§ WORK TO BE COMPLETED:
Could you return all of the entries below exactly, minus the pictures?

□ □ □

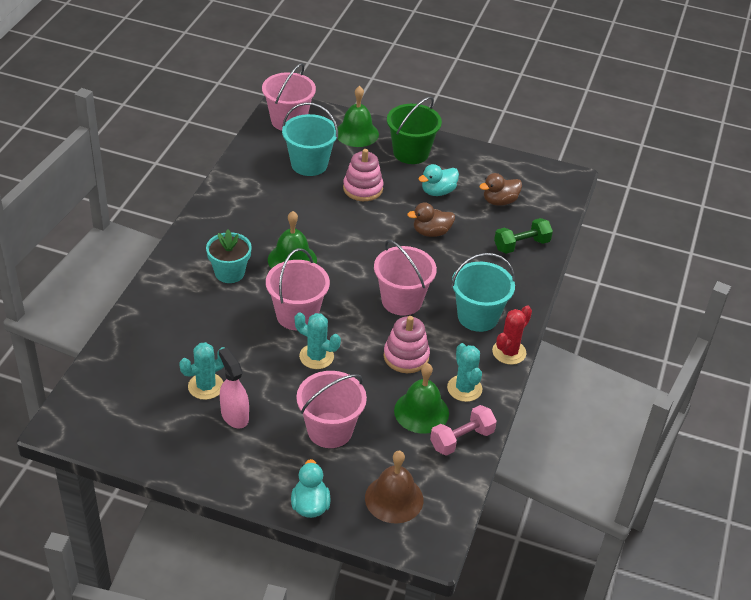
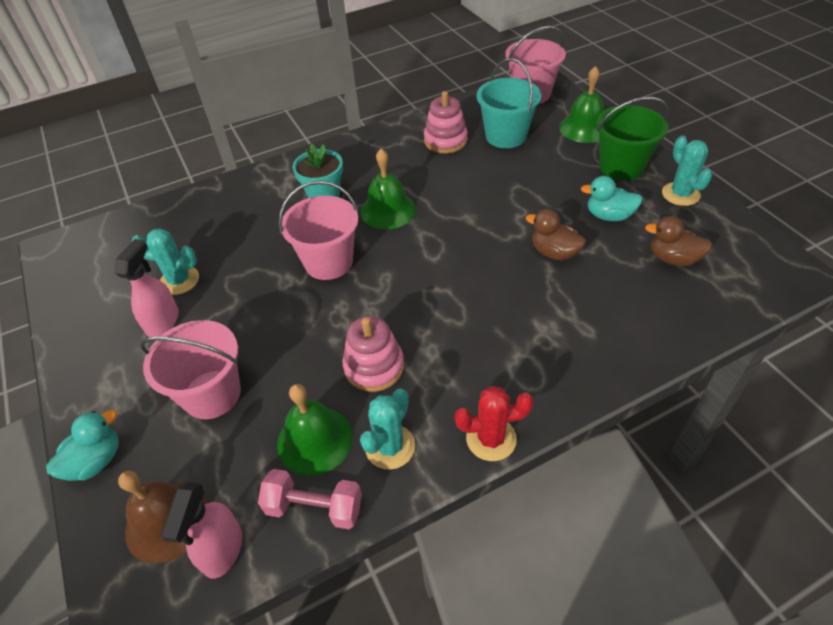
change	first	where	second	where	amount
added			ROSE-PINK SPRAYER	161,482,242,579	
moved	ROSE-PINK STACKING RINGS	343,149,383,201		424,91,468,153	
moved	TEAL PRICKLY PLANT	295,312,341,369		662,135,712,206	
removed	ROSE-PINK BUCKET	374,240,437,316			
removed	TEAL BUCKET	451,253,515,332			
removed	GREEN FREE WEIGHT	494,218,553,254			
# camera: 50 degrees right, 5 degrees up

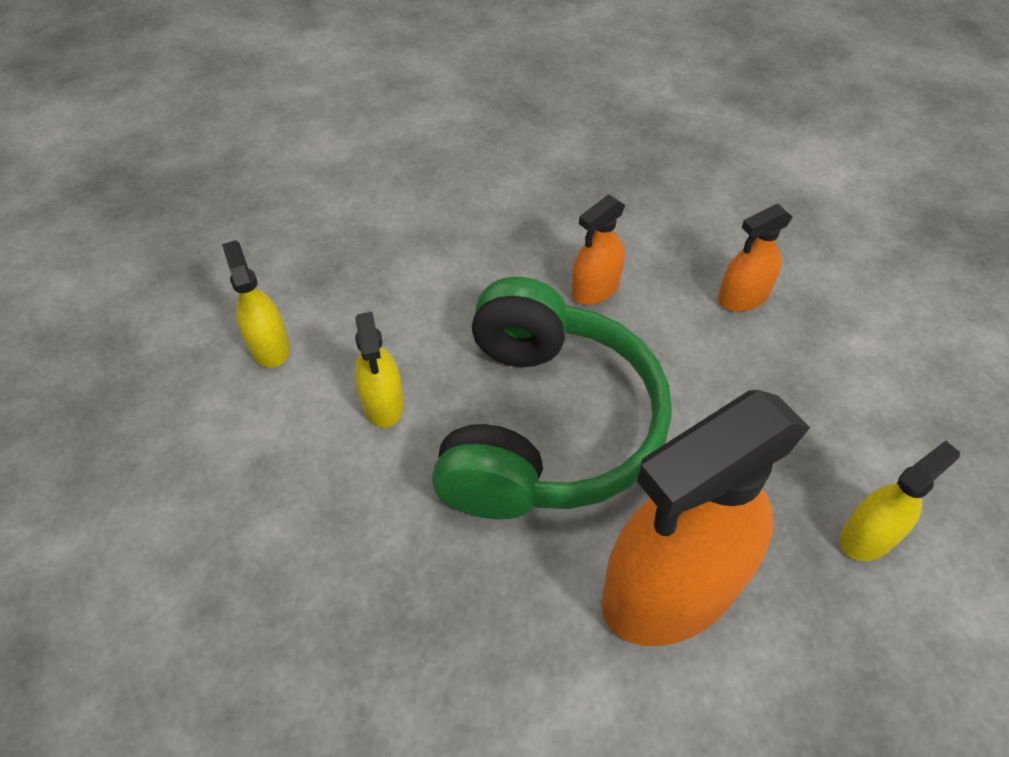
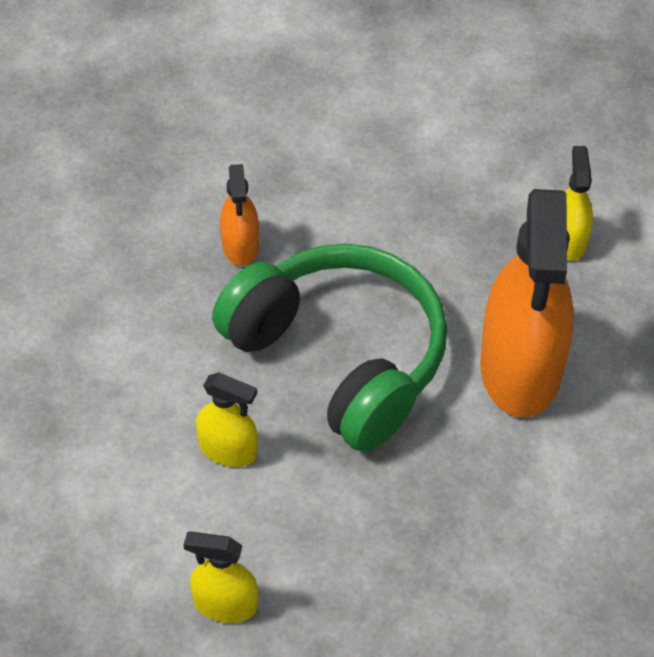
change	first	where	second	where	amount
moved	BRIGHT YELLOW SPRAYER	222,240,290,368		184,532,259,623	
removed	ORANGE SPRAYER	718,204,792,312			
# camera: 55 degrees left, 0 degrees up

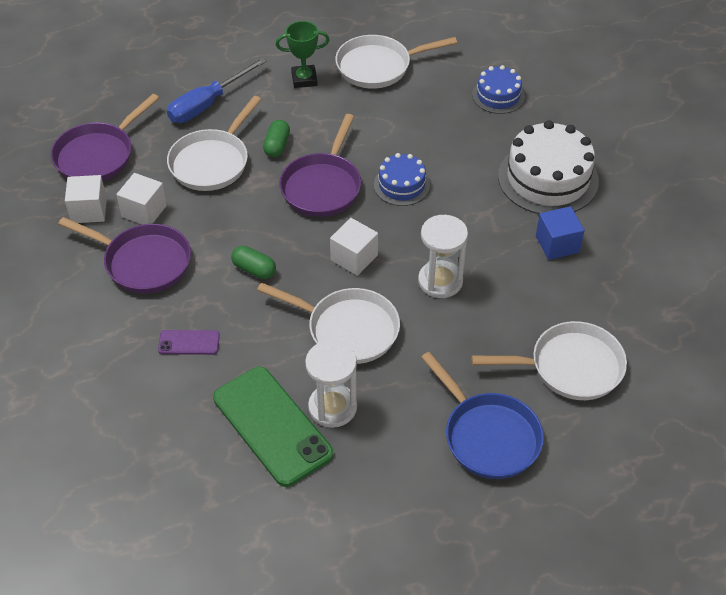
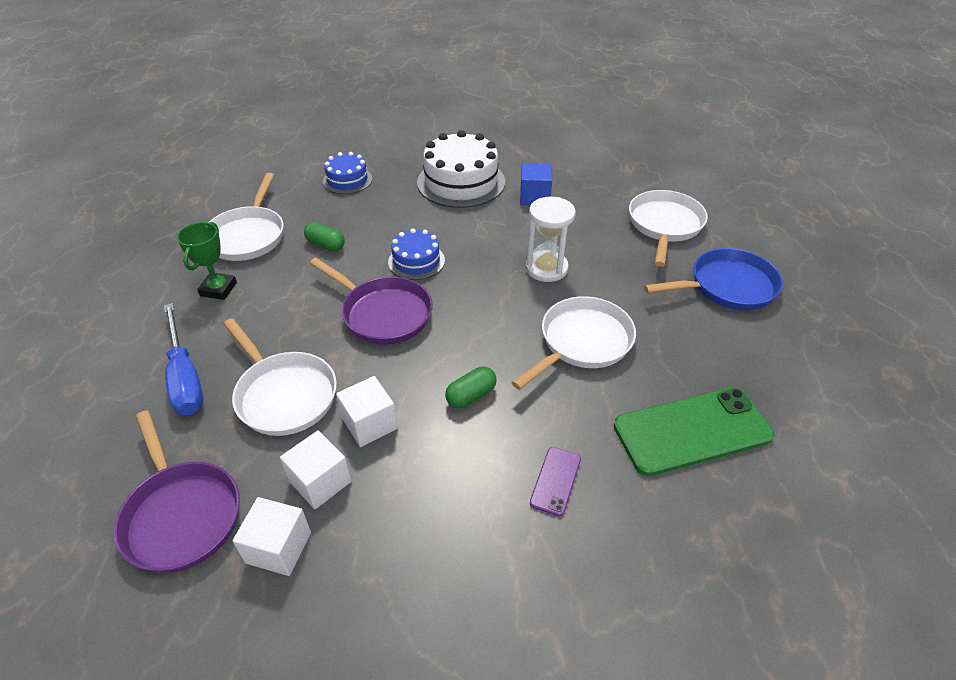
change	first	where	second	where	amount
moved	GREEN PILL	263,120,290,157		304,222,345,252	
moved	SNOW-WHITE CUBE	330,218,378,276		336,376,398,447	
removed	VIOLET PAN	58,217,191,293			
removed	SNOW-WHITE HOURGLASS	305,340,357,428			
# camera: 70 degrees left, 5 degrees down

□ □ □

§ RESPONSE:
change	first	where	second	where	amount
added			ROSE-PINK SPRAYER	161,482,242,579	
moved	ROSE-PINK STACKING RINGS	343,149,383,201		424,91,468,153	
moved	TEAL PRICKLY PLANT	295,312,341,369		662,135,712,206	
removed	ROSE-PINK BUCKET	374,240,437,316			
removed	TEAL BUCKET	451,253,515,332			
removed	GREEN FREE WEIGHT	494,218,553,254			
# camera: 50 degrees right, 5 degrees up

change	first	where	second	where	amount
moved	BRIGHT YELLOW SPRAYER	222,240,290,368		184,532,259,623	
removed	ORANGE SPRAYER	718,204,792,312			
# camera: 55 degrees left, 0 degrees up

change	first	where	second	where	amount
moved	GREEN PILL	263,120,290,157		304,222,345,252	
moved	SNOW-WHITE CUBE	330,218,378,276		336,376,398,447	
removed	VIOLET PAN	58,217,191,293			
removed	SNOW-WHITE HOURGLASS	305,340,357,428			
# camera: 70 degrees left, 5 degrees down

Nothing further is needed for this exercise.